#### Prompt
When every entry has been read, print each one back exactly.

#### Spatial object tracking data
====

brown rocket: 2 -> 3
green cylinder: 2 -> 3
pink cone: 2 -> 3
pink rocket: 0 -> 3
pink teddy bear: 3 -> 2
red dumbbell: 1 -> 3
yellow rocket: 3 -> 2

====

#### Answer section
brown rocket: 2 -> 3
green cylinder: 2 -> 3
pink cone: 2 -> 3
pink rocket: 0 -> 3
pink teddy bear: 3 -> 2
red dumbbell: 1 -> 3
yellow rocket: 3 -> 2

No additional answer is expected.